### [Material for the task]
┌──
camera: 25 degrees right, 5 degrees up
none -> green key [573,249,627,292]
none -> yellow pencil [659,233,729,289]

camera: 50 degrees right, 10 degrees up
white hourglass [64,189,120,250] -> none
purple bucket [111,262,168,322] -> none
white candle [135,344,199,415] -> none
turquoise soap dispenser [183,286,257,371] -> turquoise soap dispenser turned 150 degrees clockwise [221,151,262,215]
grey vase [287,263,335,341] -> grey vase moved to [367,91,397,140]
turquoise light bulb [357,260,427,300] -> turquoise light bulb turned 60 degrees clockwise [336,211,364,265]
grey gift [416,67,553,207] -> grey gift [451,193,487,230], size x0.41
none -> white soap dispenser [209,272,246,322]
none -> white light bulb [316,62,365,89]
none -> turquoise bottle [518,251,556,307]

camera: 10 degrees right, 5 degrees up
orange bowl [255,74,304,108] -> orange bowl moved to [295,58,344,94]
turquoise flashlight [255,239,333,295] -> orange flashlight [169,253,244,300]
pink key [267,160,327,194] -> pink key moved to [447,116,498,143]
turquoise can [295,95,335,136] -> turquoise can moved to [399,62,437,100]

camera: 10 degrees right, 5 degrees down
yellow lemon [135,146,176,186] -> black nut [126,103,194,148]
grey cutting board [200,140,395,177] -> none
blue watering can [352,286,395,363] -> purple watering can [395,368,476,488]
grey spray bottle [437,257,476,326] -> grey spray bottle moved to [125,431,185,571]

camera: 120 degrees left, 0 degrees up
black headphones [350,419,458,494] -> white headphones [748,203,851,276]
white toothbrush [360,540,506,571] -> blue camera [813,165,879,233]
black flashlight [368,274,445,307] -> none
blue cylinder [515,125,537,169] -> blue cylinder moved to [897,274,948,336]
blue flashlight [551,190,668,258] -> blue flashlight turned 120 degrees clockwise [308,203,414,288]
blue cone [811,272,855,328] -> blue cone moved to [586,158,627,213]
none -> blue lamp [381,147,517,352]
└──
Output each line of the material exactly, keeping every word as it appears.

camera: 25 degrees right, 5 degrees up
none -> green key [573,249,627,292]
none -> yellow pencil [659,233,729,289]

camera: 50 degrees right, 10 degrees up
white hourglass [64,189,120,250] -> none
purple bucket [111,262,168,322] -> none
white candle [135,344,199,415] -> none
turquoise soap dispenser [183,286,257,371] -> turquoise soap dispenser turned 150 degrees clockwise [221,151,262,215]
grey vase [287,263,335,341] -> grey vase moved to [367,91,397,140]
turquoise light bulb [357,260,427,300] -> turquoise light bulb turned 60 degrees clockwise [336,211,364,265]
grey gift [416,67,553,207] -> grey gift [451,193,487,230], size x0.41
none -> white soap dispenser [209,272,246,322]
none -> white light bulb [316,62,365,89]
none -> turquoise bottle [518,251,556,307]

camera: 10 degrees right, 5 degrees up
orange bowl [255,74,304,108] -> orange bowl moved to [295,58,344,94]
turquoise flashlight [255,239,333,295] -> orange flashlight [169,253,244,300]
pink key [267,160,327,194] -> pink key moved to [447,116,498,143]
turquoise can [295,95,335,136] -> turquoise can moved to [399,62,437,100]

camera: 10 degrees right, 5 degrees down
yellow lemon [135,146,176,186] -> black nut [126,103,194,148]
grey cutting board [200,140,395,177] -> none
blue watering can [352,286,395,363] -> purple watering can [395,368,476,488]
grey spray bottle [437,257,476,326] -> grey spray bottle moved to [125,431,185,571]

camera: 120 degrees left, 0 degrees up
black headphones [350,419,458,494] -> white headphones [748,203,851,276]
white toothbrush [360,540,506,571] -> blue camera [813,165,879,233]
black flashlight [368,274,445,307] -> none
blue cylinder [515,125,537,169] -> blue cylinder moved to [897,274,948,336]
blue flashlight [551,190,668,258] -> blue flashlight turned 120 degrees clockwise [308,203,414,288]
blue cone [811,272,855,328] -> blue cone moved to [586,158,627,213]
none -> blue lamp [381,147,517,352]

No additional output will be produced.